In full and without deviation, reproduce the records that follow.

Object state change records

=====

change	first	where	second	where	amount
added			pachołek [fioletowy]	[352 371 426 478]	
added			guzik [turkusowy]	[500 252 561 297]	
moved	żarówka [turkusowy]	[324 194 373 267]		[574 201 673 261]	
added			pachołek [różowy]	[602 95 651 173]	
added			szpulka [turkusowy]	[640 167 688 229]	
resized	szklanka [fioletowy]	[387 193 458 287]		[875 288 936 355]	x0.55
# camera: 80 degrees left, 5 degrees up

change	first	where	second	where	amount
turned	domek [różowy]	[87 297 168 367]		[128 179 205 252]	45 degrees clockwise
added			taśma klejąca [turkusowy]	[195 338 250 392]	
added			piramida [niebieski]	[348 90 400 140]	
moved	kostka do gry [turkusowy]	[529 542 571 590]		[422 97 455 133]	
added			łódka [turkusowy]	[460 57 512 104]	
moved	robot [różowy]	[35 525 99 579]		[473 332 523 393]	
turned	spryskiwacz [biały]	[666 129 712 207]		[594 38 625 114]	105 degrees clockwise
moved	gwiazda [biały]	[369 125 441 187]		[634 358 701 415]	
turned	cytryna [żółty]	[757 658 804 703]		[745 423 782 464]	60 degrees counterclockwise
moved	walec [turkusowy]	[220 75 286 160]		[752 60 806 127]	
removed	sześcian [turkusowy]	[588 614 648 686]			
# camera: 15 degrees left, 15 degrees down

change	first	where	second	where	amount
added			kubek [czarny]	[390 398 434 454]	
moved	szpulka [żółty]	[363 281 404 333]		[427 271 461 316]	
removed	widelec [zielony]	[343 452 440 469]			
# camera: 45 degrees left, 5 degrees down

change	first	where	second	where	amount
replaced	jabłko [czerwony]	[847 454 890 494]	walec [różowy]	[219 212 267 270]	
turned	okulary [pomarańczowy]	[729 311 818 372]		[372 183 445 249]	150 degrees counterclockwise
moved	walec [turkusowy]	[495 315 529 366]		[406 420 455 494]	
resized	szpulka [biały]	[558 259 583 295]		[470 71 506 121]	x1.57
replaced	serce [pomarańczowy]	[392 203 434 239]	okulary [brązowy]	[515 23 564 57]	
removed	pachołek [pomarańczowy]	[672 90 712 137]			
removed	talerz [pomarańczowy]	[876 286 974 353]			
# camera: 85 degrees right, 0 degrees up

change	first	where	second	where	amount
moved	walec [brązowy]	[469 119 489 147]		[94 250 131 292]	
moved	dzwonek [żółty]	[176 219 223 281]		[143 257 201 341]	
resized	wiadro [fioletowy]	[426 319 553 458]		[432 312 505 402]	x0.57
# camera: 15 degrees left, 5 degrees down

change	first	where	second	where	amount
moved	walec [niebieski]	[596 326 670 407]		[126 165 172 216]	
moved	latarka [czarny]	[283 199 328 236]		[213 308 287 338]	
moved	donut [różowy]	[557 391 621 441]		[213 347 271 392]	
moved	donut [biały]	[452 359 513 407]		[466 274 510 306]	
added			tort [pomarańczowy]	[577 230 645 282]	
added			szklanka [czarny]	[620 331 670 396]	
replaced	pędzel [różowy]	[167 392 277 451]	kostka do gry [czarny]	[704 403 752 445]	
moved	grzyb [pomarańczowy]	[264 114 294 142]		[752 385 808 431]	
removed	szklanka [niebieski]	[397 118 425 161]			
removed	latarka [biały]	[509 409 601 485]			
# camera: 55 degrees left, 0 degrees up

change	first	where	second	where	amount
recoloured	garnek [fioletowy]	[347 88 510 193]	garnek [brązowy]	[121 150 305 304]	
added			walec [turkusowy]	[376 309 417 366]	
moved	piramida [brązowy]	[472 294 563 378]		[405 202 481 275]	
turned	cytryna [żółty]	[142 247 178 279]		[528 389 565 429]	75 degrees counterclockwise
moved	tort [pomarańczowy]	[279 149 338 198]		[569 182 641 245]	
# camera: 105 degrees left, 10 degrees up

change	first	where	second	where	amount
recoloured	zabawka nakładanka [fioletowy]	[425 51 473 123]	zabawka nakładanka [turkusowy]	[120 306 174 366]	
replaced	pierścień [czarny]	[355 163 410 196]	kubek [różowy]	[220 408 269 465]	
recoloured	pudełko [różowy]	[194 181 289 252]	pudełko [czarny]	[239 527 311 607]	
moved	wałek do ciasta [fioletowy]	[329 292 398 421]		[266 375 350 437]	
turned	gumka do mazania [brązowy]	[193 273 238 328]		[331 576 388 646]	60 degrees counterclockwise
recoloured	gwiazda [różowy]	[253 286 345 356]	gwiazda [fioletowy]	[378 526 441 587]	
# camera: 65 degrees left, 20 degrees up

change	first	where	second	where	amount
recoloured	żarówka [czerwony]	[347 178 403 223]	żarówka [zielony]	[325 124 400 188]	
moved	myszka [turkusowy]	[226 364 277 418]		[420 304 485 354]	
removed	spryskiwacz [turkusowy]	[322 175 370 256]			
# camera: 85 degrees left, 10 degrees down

=====

#### Solution:
change	first	where	second	where	amount
added			pachołek [fioletowy]	[352 371 426 478]	
added			guzik [turkusowy]	[500 252 561 297]	
moved	żarówka [turkusowy]	[324 194 373 267]		[574 201 673 261]	
added			pachołek [różowy]	[602 95 651 173]	
added			szpulka [turkusowy]	[640 167 688 229]	
resized	szklanka [fioletowy]	[387 193 458 287]		[875 288 936 355]	x0.55
# camera: 80 degrees left, 5 degrees up

change	first	where	second	where	amount
turned	domek [różowy]	[87 297 168 367]		[128 179 205 252]	45 degrees clockwise
added			taśma klejąca [turkusowy]	[195 338 250 392]	
added			piramida [niebieski]	[348 90 400 140]	
moved	kostka do gry [turkusowy]	[529 542 571 590]		[422 97 455 133]	
added			łódka [turkusowy]	[460 57 512 104]	
moved	robot [różowy]	[35 525 99 579]		[473 332 523 393]	
turned	spryskiwacz [biały]	[666 129 712 207]		[594 38 625 114]	105 degrees clockwise
moved	gwiazda [biały]	[369 125 441 187]		[634 358 701 415]	
turned	cytryna [żółty]	[757 658 804 703]		[745 423 782 464]	60 degrees counterclockwise
moved	walec [turkusowy]	[220 75 286 160]		[752 60 806 127]	
removed	sześcian [turkusowy]	[588 614 648 686]			
# camera: 15 degrees left, 15 degrees down

change	first	where	second	where	amount
added			kubek [czarny]	[390 398 434 454]	
moved	szpulka [żółty]	[363 281 404 333]		[427 271 461 316]	
removed	widelec [zielony]	[343 452 440 469]			
# camera: 45 degrees left, 5 degrees down

change	first	where	second	where	amount
replaced	jabłko [czerwony]	[847 454 890 494]	walec [różowy]	[219 212 267 270]	
turned	okulary [pomarańczowy]	[729 311 818 372]		[372 183 445 249]	150 degrees counterclockwise
moved	walec [turkusowy]	[495 315 529 366]		[406 420 455 494]	
resized	szpulka [biały]	[558 259 583 295]		[470 71 506 121]	x1.57
replaced	serce [pomarańczowy]	[392 203 434 239]	okulary [brązowy]	[515 23 564 57]	
removed	pachołek [pomarańczowy]	[672 90 712 137]			
removed	talerz [pomarańczowy]	[876 286 974 353]			
# camera: 85 degrees right, 0 degrees up

change	first	where	second	where	amount
moved	walec [brązowy]	[469 119 489 147]		[94 250 131 292]	
moved	dzwonek [żółty]	[176 219 223 281]		[143 257 201 341]	
resized	wiadro [fioletowy]	[426 319 553 458]		[432 312 505 402]	x0.57
# camera: 15 degrees left, 5 degrees down

change	first	where	second	where	amount
moved	walec [niebieski]	[596 326 670 407]		[126 165 172 216]	
moved	latarka [czarny]	[283 199 328 236]		[213 308 287 338]	
moved	donut [różowy]	[557 391 621 441]		[213 347 271 392]	
moved	donut [biały]	[452 359 513 407]		[466 274 510 306]	
added			tort [pomarańczowy]	[577 230 645 282]	
added			szklanka [czarny]	[620 331 670 396]	
replaced	pędzel [różowy]	[167 392 277 451]	kostka do gry [czarny]	[704 403 752 445]	
moved	grzyb [pomarańczowy]	[264 114 294 142]		[752 385 808 431]	
removed	szklanka [niebieski]	[397 118 425 161]			
removed	latarka [biały]	[509 409 601 485]			
# camera: 55 degrees left, 0 degrees up

change	first	where	second	where	amount
recoloured	garnek [fioletowy]	[347 88 510 193]	garnek [brązowy]	[121 150 305 304]	
added			walec [turkusowy]	[376 309 417 366]	
moved	piramida [brązowy]	[472 294 563 378]		[405 202 481 275]	
turned	cytryna [żółty]	[142 247 178 279]		[528 389 565 429]	75 degrees counterclockwise
moved	tort [pomarańczowy]	[279 149 338 198]		[569 182 641 245]	
# camera: 105 degrees left, 10 degrees up

change	first	where	second	where	amount
recoloured	zabawka nakładanka [fioletowy]	[425 51 473 123]	zabawka nakładanka [turkusowy]	[120 306 174 366]	
replaced	pierścień [czarny]	[355 163 410 196]	kubek [różowy]	[220 408 269 465]	
recoloured	pudełko [różowy]	[194 181 289 252]	pudełko [czarny]	[239 527 311 607]	
moved	wałek do ciasta [fioletowy]	[329 292 398 421]		[266 375 350 437]	
turned	gumka do mazania [brązowy]	[193 273 238 328]		[331 576 388 646]	60 degrees counterclockwise
recoloured	gwiazda [różowy]	[253 286 345 356]	gwiazda [fioletowy]	[378 526 441 587]	
# camera: 65 degrees left, 20 degrees up

change	first	where	second	where	amount
recoloured	żarówka [czerwony]	[347 178 403 223]	żarówka [zielony]	[325 124 400 188]	
moved	myszka [turkusowy]	[226 364 277 418]		[420 304 485 354]	
removed	spryskiwacz [turkusowy]	[322 175 370 256]			
# camera: 85 degrees left, 10 degrees down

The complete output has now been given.